====== DATA
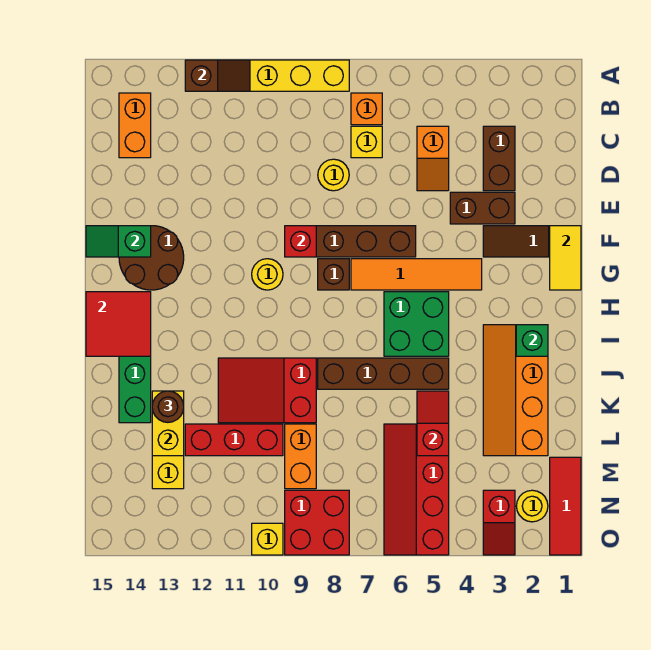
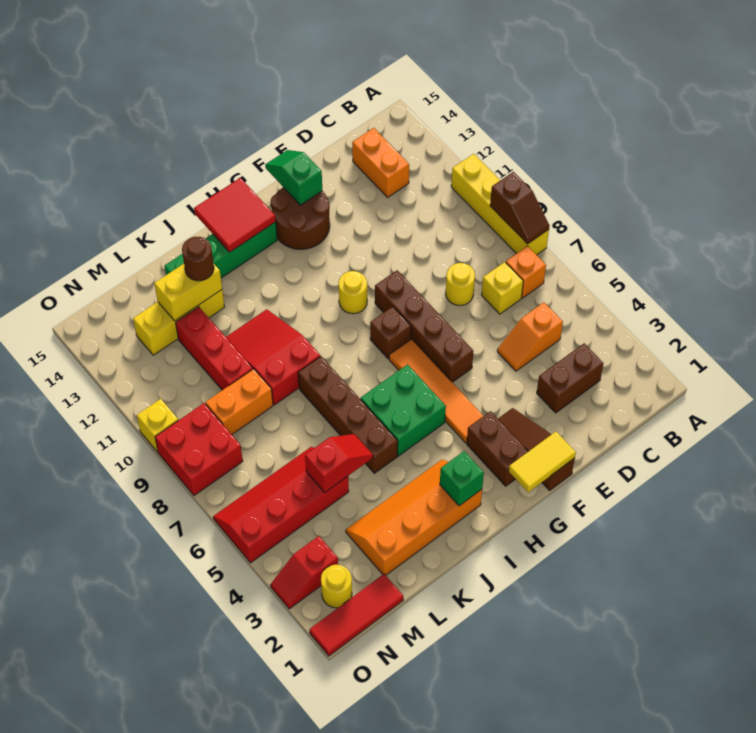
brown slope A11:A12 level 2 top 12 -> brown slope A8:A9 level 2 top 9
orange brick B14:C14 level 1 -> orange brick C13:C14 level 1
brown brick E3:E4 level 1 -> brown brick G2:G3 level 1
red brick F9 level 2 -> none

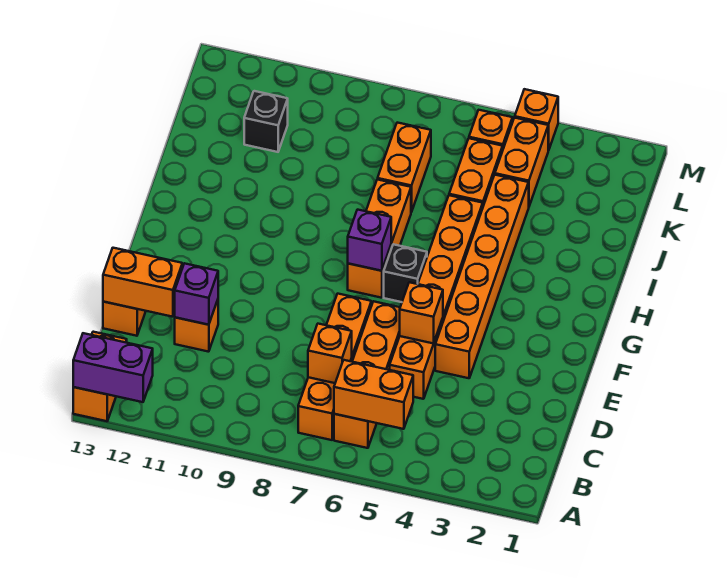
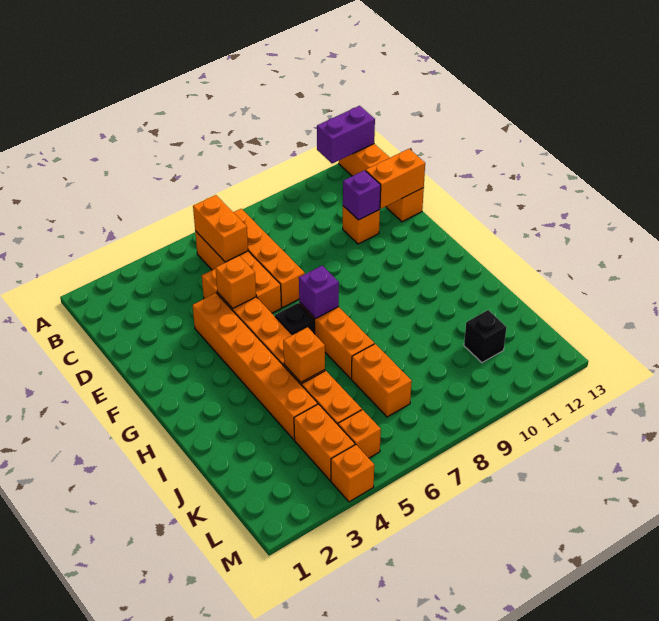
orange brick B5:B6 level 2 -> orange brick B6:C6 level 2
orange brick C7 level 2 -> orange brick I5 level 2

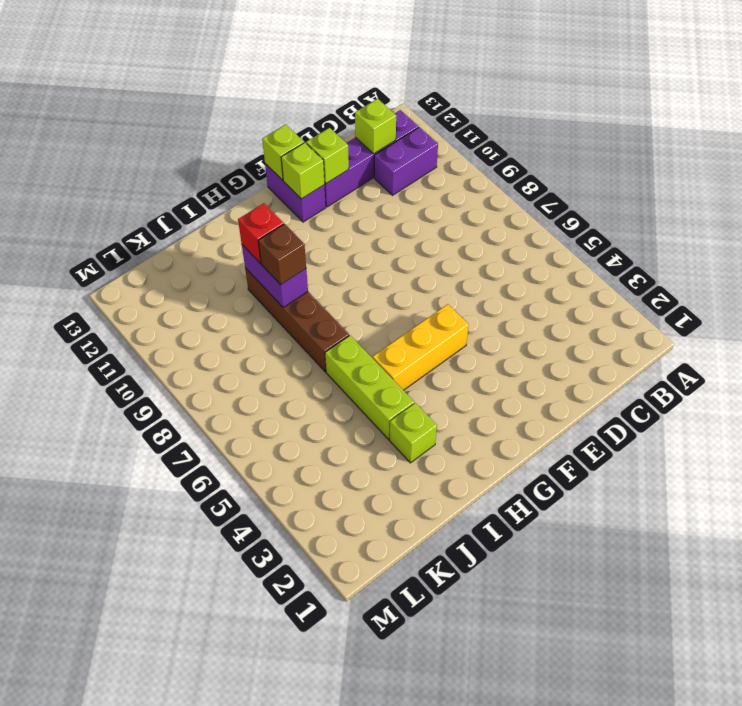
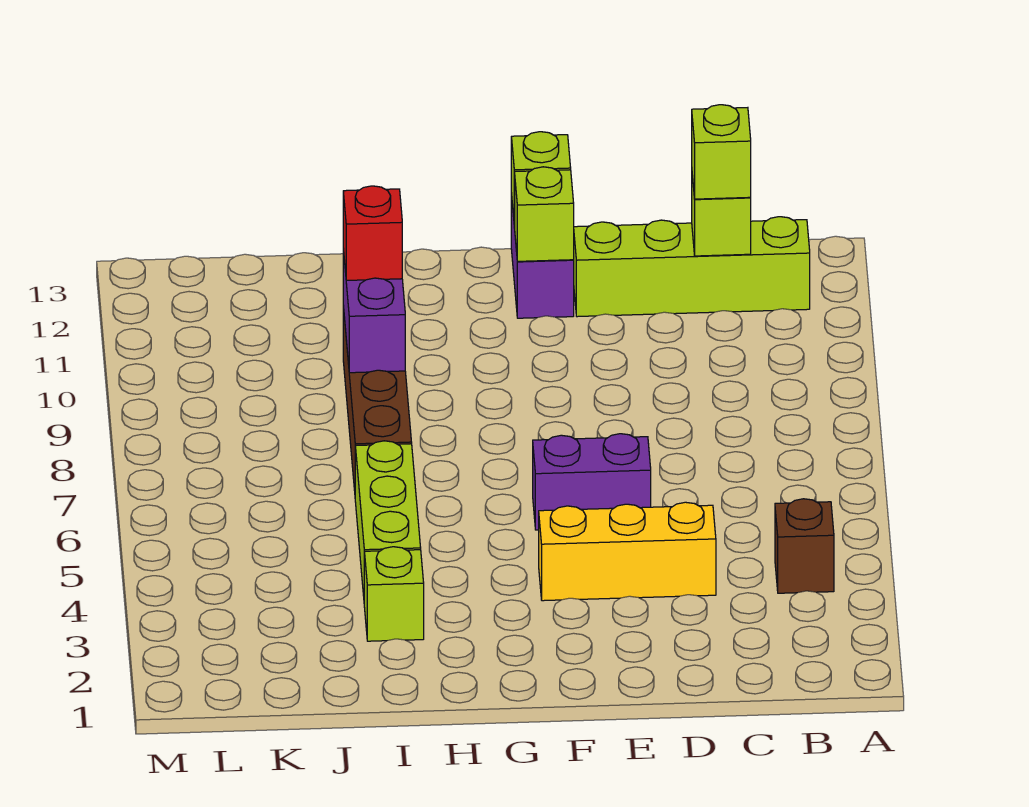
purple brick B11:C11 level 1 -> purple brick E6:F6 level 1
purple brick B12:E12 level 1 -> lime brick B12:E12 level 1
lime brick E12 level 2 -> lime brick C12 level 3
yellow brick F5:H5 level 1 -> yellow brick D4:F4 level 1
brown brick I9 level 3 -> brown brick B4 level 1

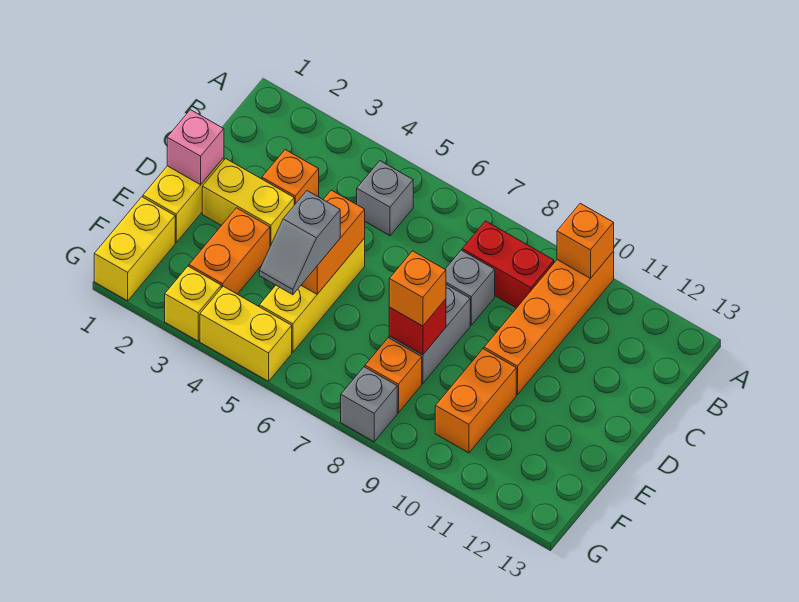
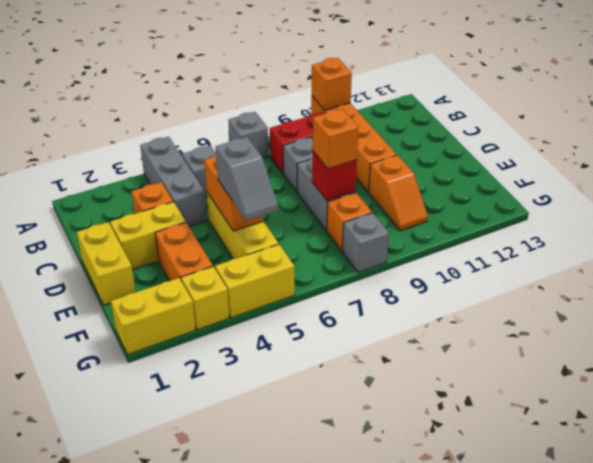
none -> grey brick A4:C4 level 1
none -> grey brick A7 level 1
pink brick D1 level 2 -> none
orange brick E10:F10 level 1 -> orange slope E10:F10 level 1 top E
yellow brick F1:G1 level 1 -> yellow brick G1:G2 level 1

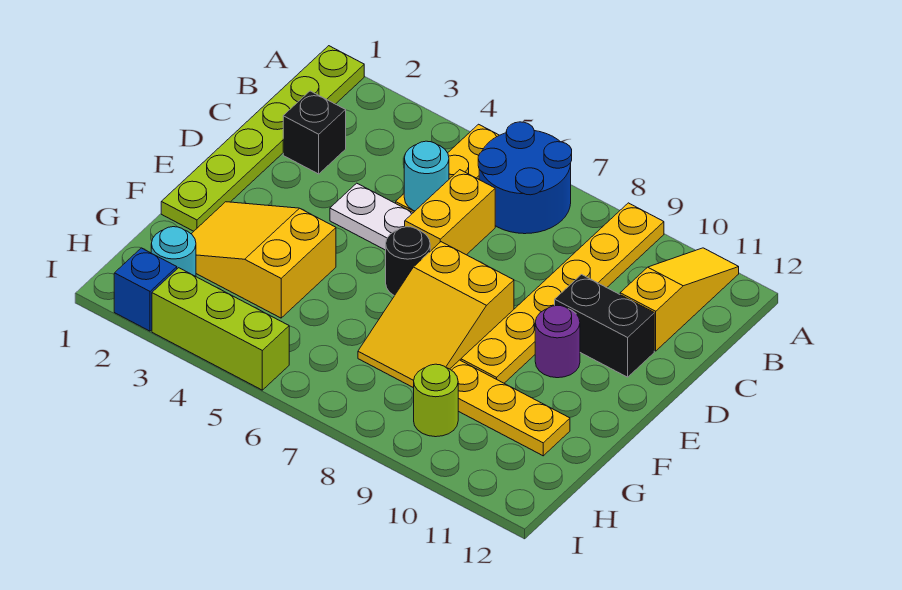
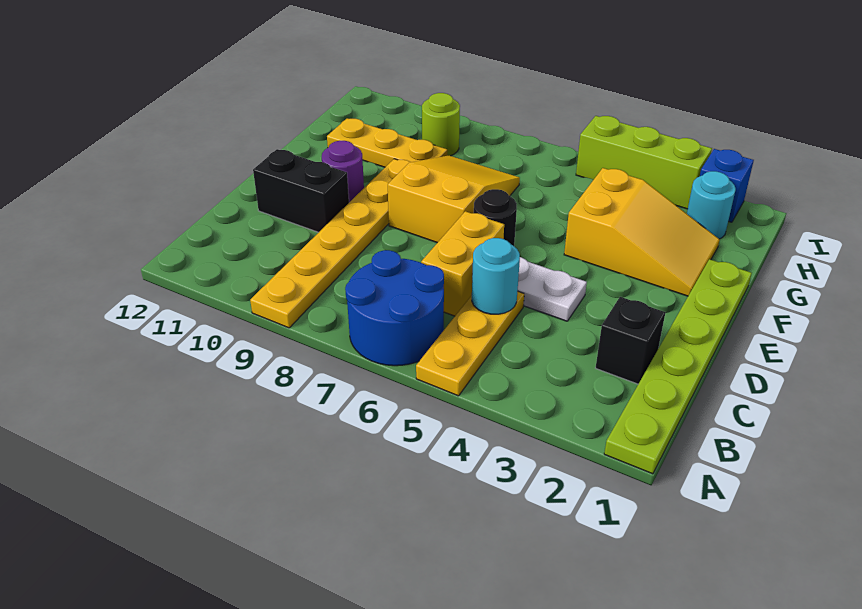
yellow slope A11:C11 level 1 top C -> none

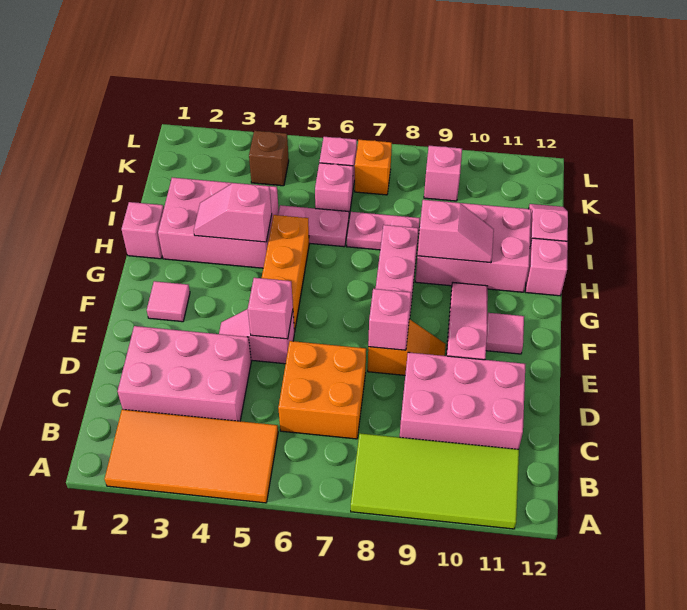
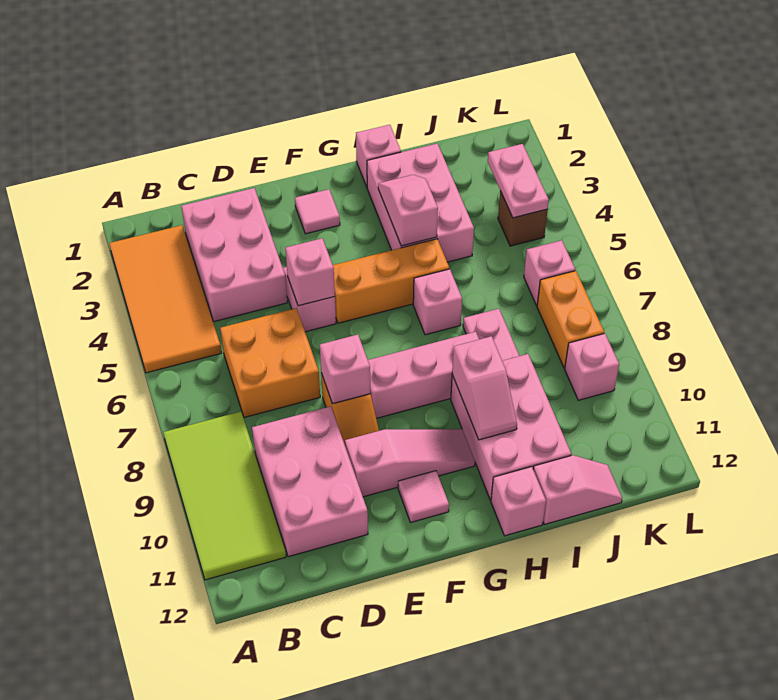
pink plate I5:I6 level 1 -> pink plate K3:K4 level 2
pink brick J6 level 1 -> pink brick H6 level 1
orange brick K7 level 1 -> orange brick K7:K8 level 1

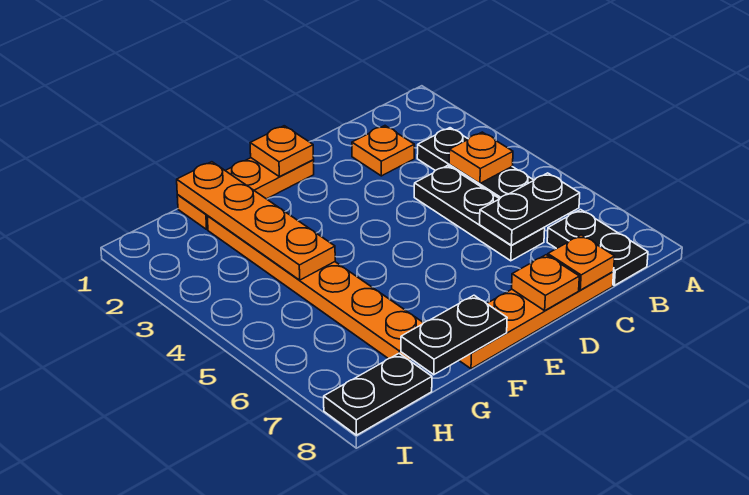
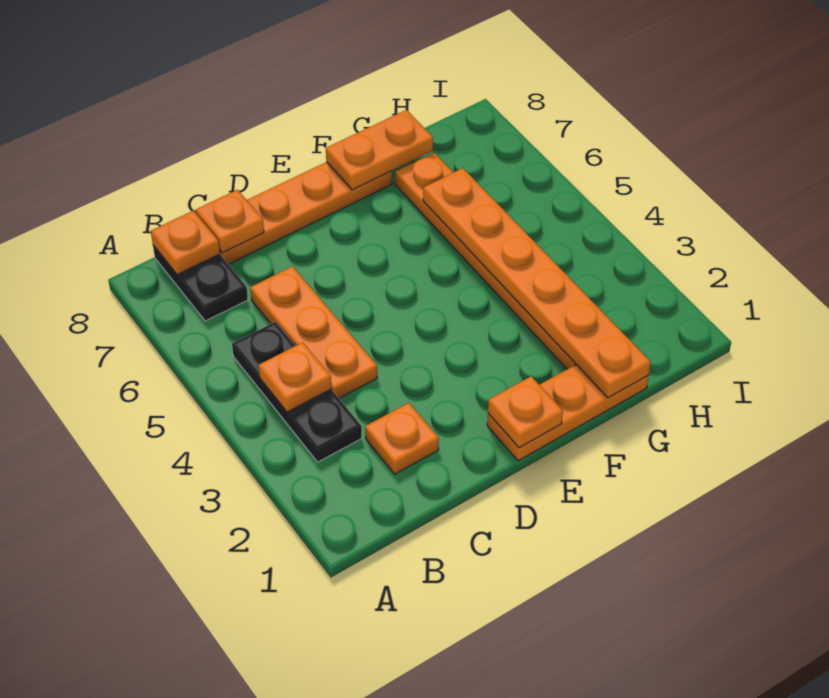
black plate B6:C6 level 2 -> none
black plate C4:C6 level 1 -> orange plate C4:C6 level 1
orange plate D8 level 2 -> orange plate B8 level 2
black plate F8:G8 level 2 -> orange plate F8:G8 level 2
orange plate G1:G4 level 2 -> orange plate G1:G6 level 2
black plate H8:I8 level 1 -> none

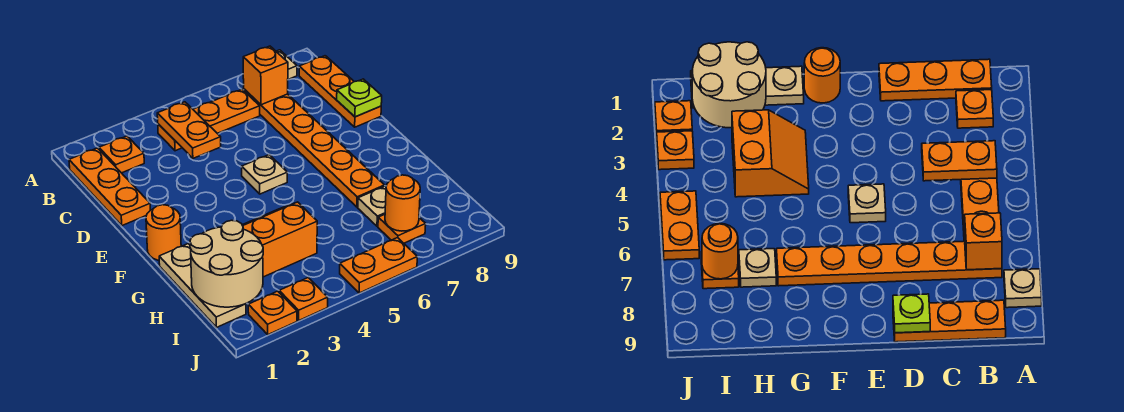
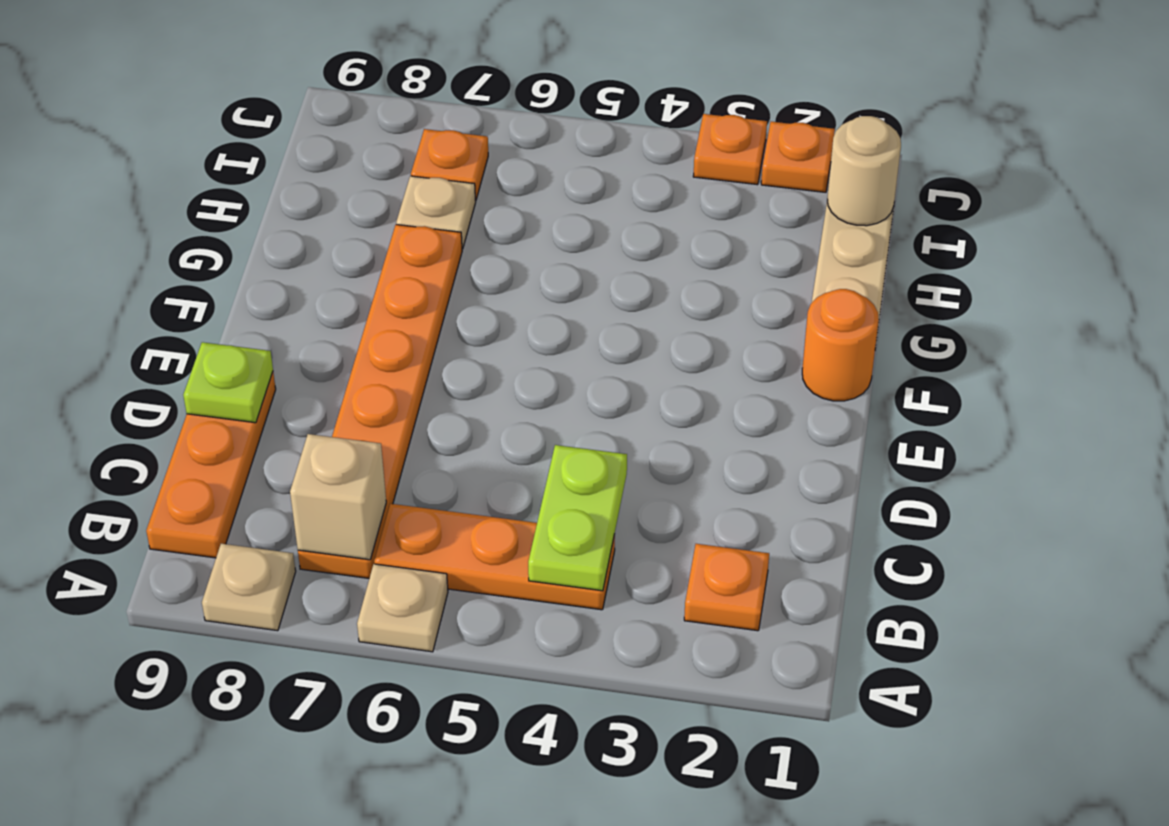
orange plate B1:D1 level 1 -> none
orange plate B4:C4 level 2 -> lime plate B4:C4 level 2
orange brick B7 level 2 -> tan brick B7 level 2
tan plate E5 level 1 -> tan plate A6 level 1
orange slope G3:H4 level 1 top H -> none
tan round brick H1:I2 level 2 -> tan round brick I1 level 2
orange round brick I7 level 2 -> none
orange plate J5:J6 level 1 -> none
============
**WHAT NEEDS TO BE DONE**
Print every line of the material above exactly as it reads, skipping the pictures.

**ANSWER SECTION**
brown slope A11:A12 level 2 top 12 -> brown slope A8:A9 level 2 top 9
orange brick B14:C14 level 1 -> orange brick C13:C14 level 1
brown brick E3:E4 level 1 -> brown brick G2:G3 level 1
red brick F9 level 2 -> none

orange brick B5:B6 level 2 -> orange brick B6:C6 level 2
orange brick C7 level 2 -> orange brick I5 level 2

purple brick B11:C11 level 1 -> purple brick E6:F6 level 1
purple brick B12:E12 level 1 -> lime brick B12:E12 level 1
lime brick E12 level 2 -> lime brick C12 level 3
yellow brick F5:H5 level 1 -> yellow brick D4:F4 level 1
brown brick I9 level 3 -> brown brick B4 level 1

none -> grey brick A4:C4 level 1
none -> grey brick A7 level 1
pink brick D1 level 2 -> none
orange brick E10:F10 level 1 -> orange slope E10:F10 level 1 top E
yellow brick F1:G1 level 1 -> yellow brick G1:G2 level 1

yellow slope A11:C11 level 1 top C -> none

pink plate I5:I6 level 1 -> pink plate K3:K4 level 2
pink brick J6 level 1 -> pink brick H6 level 1
orange brick K7 level 1 -> orange brick K7:K8 level 1

black plate B6:C6 level 2 -> none
black plate C4:C6 level 1 -> orange plate C4:C6 level 1
orange plate D8 level 2 -> orange plate B8 level 2
black plate F8:G8 level 2 -> orange plate F8:G8 level 2
orange plate G1:G4 level 2 -> orange plate G1:G6 level 2
black plate H8:I8 level 1 -> none

orange plate B1:D1 level 1 -> none
orange plate B4:C4 level 2 -> lime plate B4:C4 level 2
orange brick B7 level 2 -> tan brick B7 level 2
tan plate E5 level 1 -> tan plate A6 level 1
orange slope G3:H4 level 1 top H -> none
tan round brick H1:I2 level 2 -> tan round brick I1 level 2
orange round brick I7 level 2 -> none
orange plate J5:J6 level 1 -> none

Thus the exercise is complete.